→ WORK TO COMPLETE: Write out, word for word, each line from the start of the entries through the one holding "The second view lost the stuffed bear/ebony"; omit the pictures.
::: RECORDED DATA
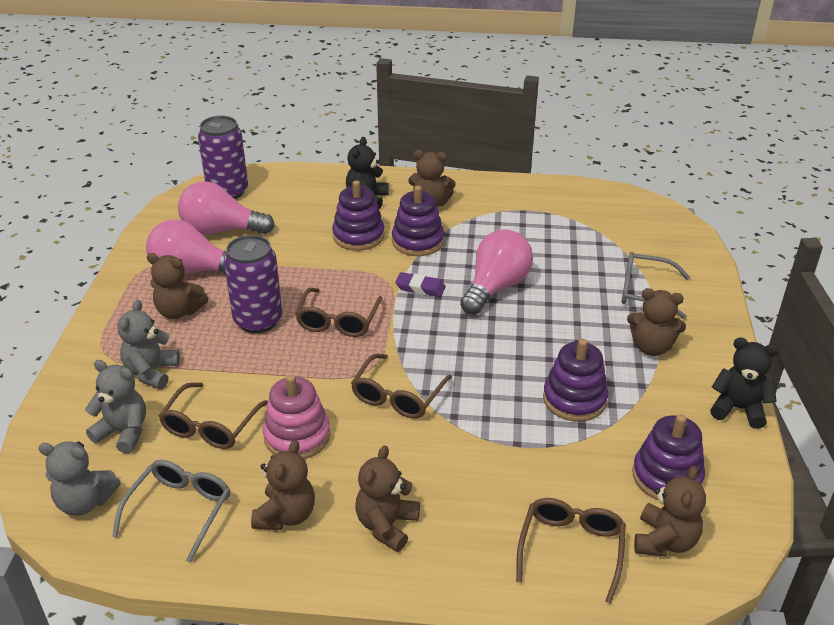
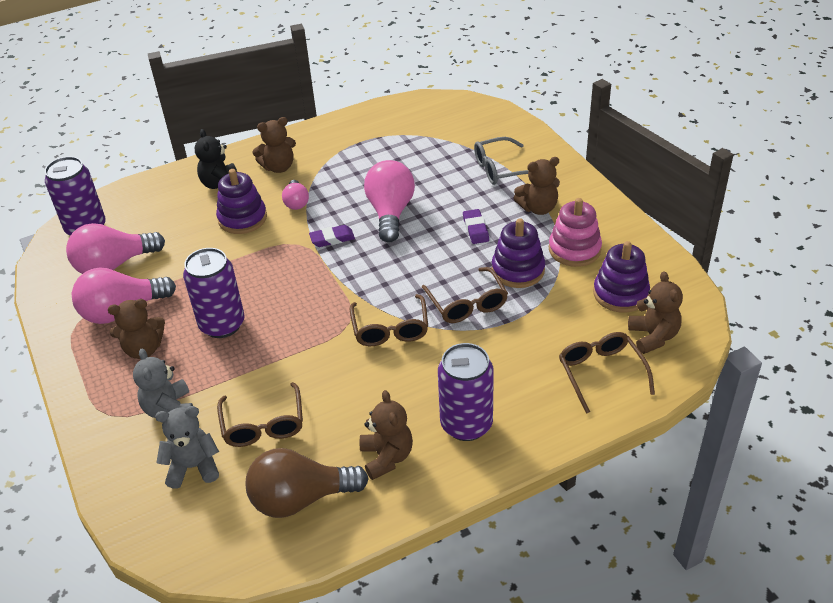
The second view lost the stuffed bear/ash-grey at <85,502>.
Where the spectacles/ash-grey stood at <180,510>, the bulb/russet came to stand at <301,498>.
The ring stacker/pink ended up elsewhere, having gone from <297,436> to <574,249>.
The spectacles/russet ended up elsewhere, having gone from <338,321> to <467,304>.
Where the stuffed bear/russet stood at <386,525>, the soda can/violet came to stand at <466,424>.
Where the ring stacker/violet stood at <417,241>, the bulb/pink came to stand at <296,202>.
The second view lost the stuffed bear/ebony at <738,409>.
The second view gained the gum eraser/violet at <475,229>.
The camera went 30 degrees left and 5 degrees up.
::::::
→ EXERCISE OUTPUT:
The second view lost the stuffed bear/ash-grey at <85,502>.
Where the spectacles/ash-grey stood at <180,510>, the bulb/russet came to stand at <301,498>.
The ring stacker/pink ended up elsewhere, having gone from <297,436> to <574,249>.
The spectacles/russet ended up elsewhere, having gone from <338,321> to <467,304>.
Where the stuffed bear/russet stood at <386,525>, the soda can/violet came to stand at <466,424>.
Where the ring stacker/violet stood at <417,241>, the bulb/pink came to stand at <296,202>.
The second view lost the stuffed bear/ebony at <738,409>.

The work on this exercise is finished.